TASK TO COMPLETE -
In which lines of the data does the string "board" appear? Copy every one.

RECORDED DATA -
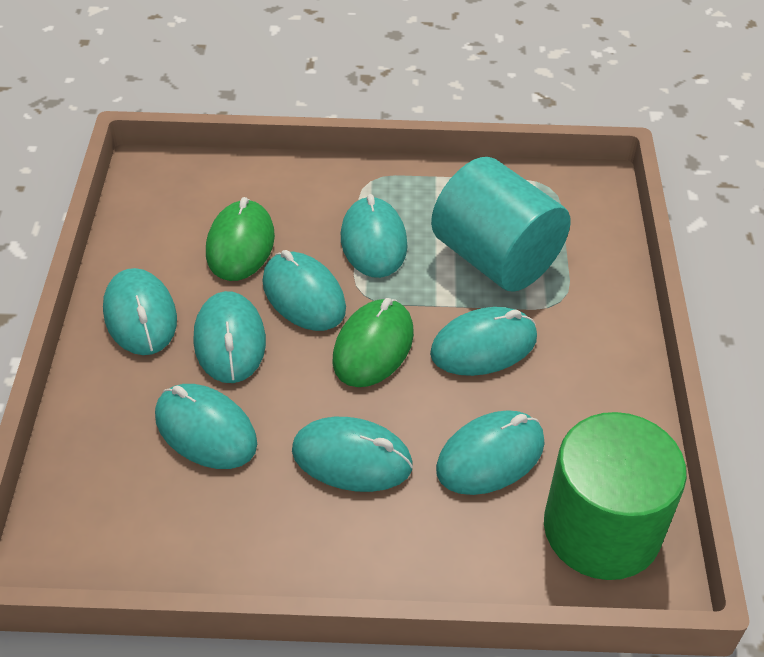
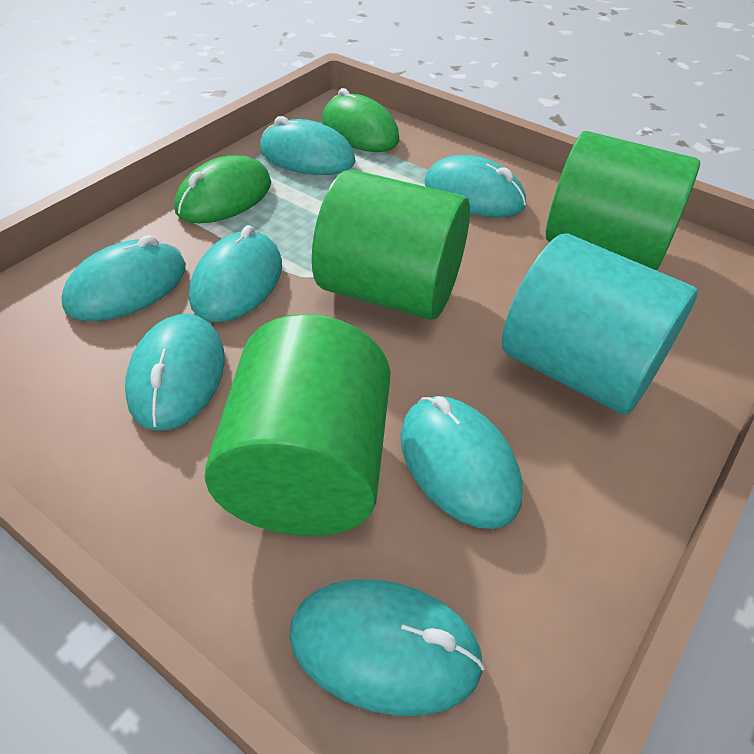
green cylinder: 1 -> 3
turquoise mouse: 8 -> 7

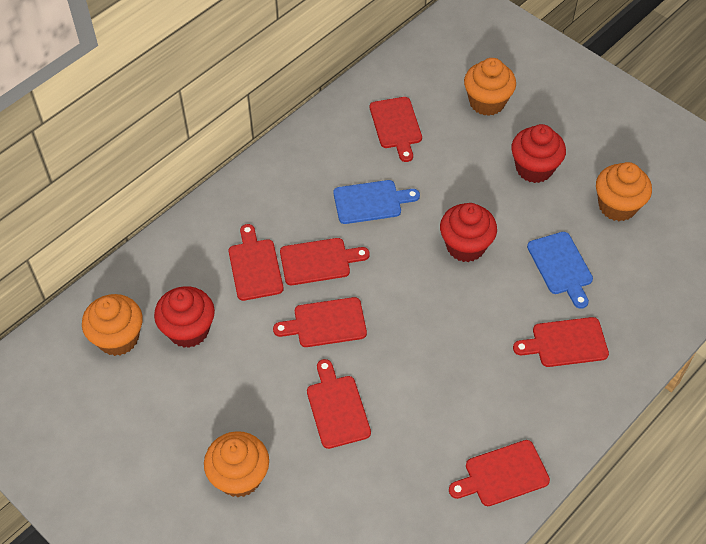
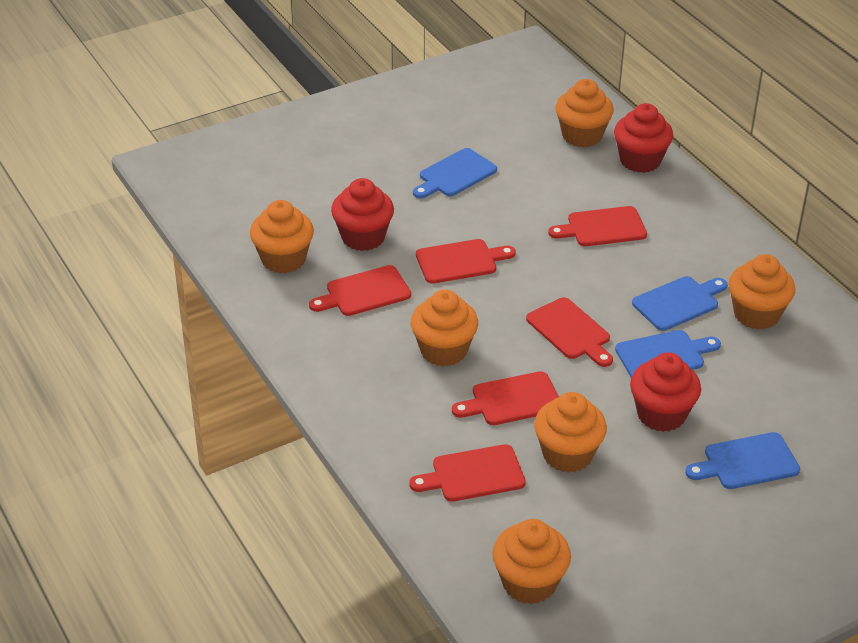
blue cutting board: 2 -> 4
orange cupcake: 4 -> 6
red cutting board: 7 -> 6

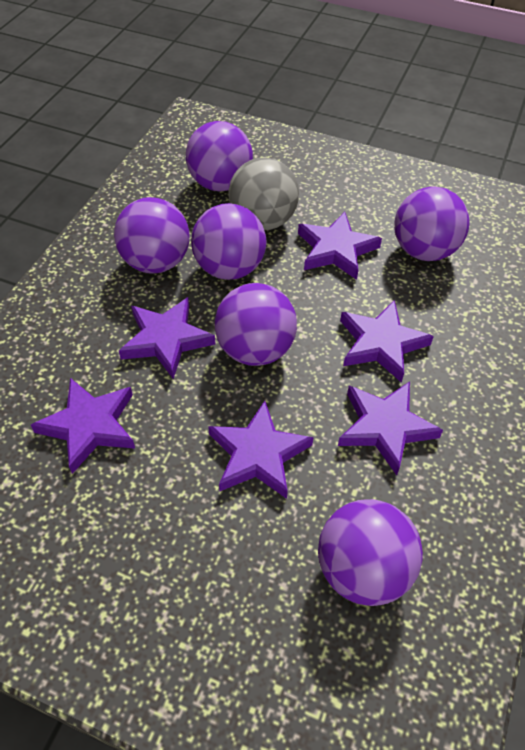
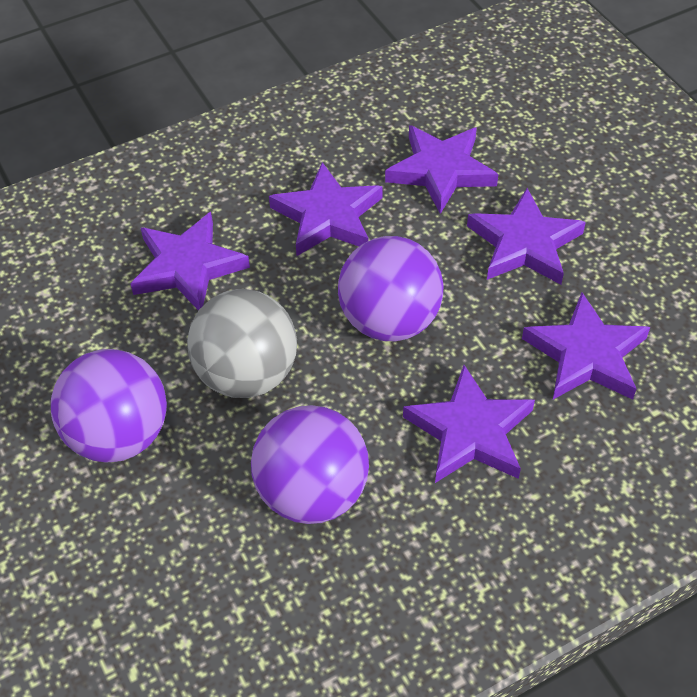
purple ball: 6 -> 3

REPLY TO THE TASK -
blue cutting board: 2 -> 4
red cutting board: 7 -> 6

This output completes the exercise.